Collect from the data below each line with "none".

• • • •

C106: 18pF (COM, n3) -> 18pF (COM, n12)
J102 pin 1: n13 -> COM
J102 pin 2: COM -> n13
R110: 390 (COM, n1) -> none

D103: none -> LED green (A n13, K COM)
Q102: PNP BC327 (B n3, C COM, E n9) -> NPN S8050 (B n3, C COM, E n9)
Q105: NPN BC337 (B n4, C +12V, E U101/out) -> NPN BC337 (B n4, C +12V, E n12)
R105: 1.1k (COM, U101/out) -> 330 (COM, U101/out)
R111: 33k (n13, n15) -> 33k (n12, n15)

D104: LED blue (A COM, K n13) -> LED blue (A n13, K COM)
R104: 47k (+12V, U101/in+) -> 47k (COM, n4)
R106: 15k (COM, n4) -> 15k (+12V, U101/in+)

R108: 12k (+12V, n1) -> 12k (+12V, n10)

• • • •

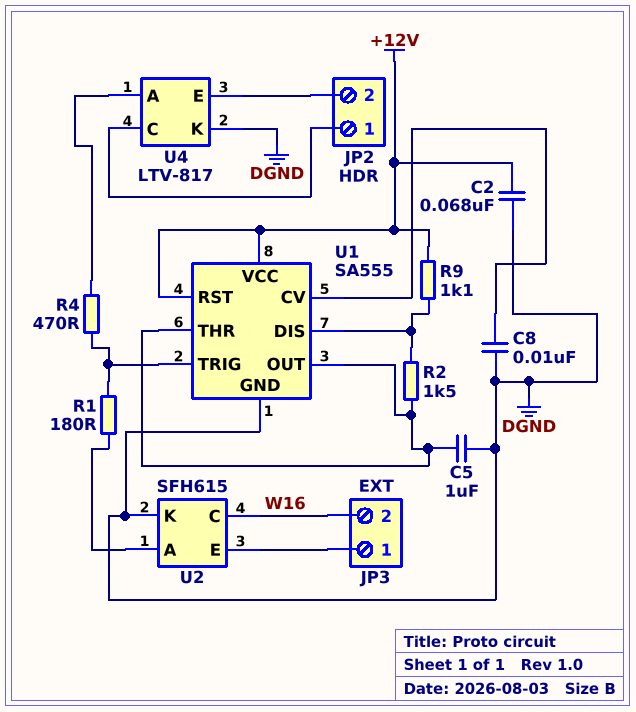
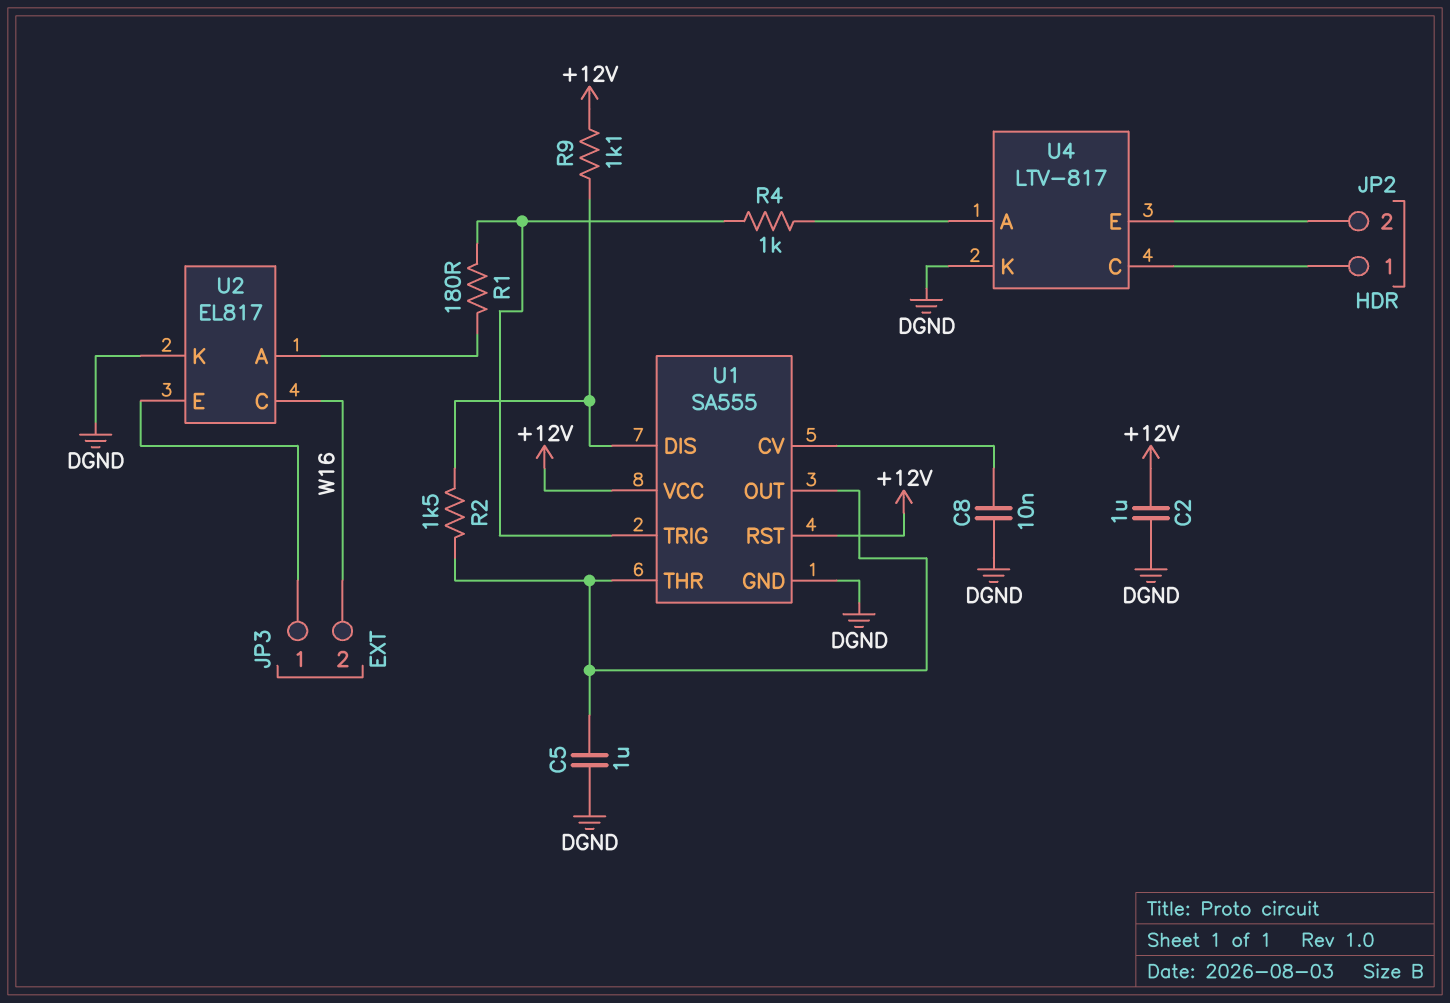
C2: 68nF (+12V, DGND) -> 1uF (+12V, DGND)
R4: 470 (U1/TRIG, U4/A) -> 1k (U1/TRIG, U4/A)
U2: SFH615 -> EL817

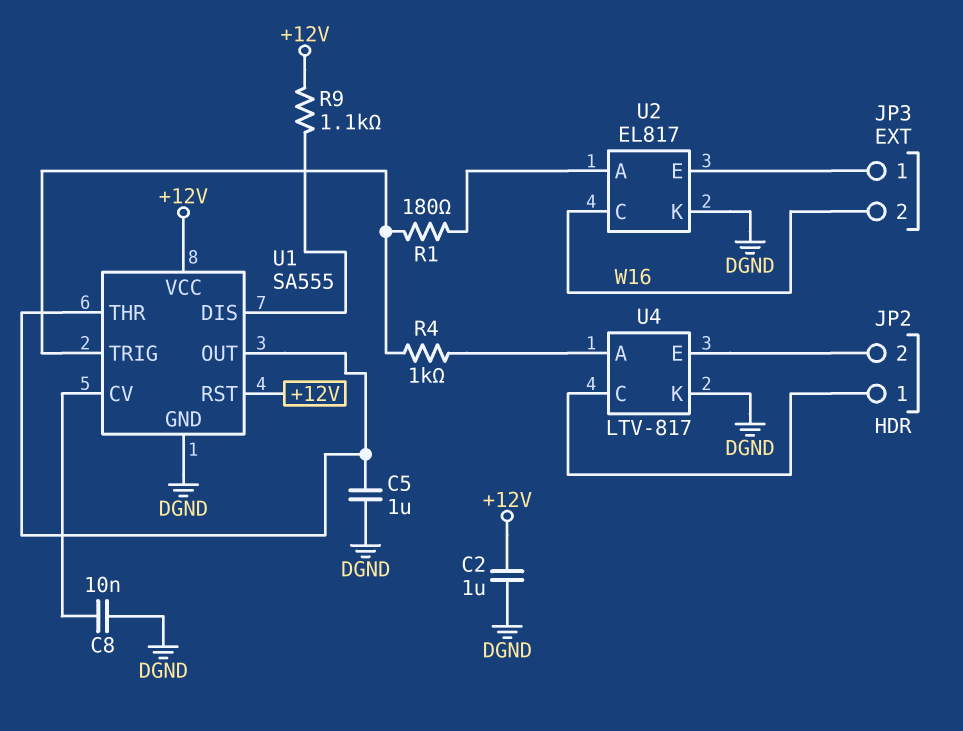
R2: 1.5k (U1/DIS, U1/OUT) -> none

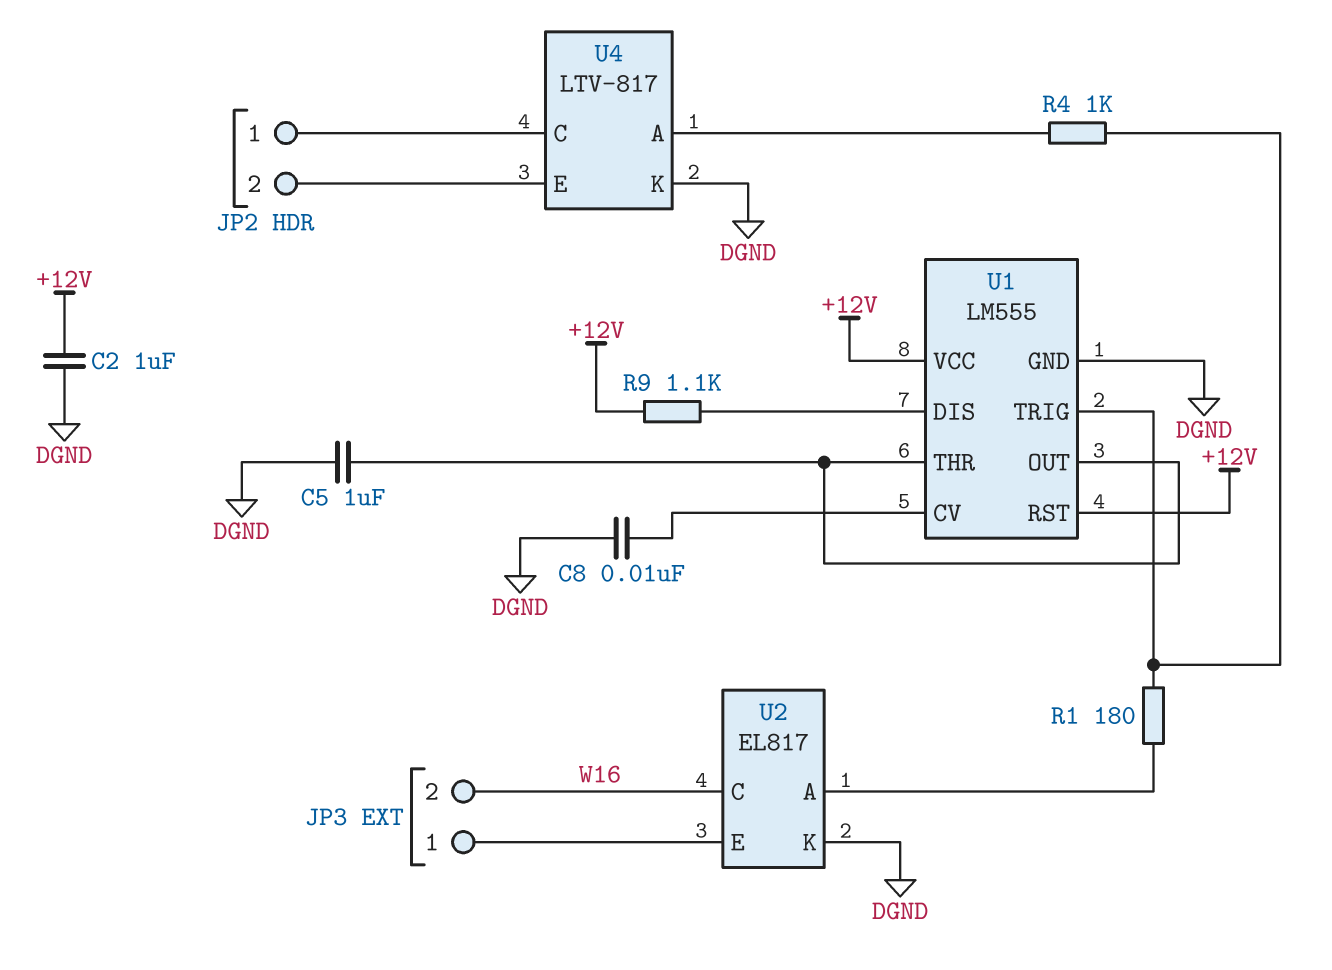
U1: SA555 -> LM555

• • • •

**Answer**
R110: 390 (COM, n1) -> none
D103: none -> LED green (A n13, K COM)
R2: 1.5k (U1/DIS, U1/OUT) -> none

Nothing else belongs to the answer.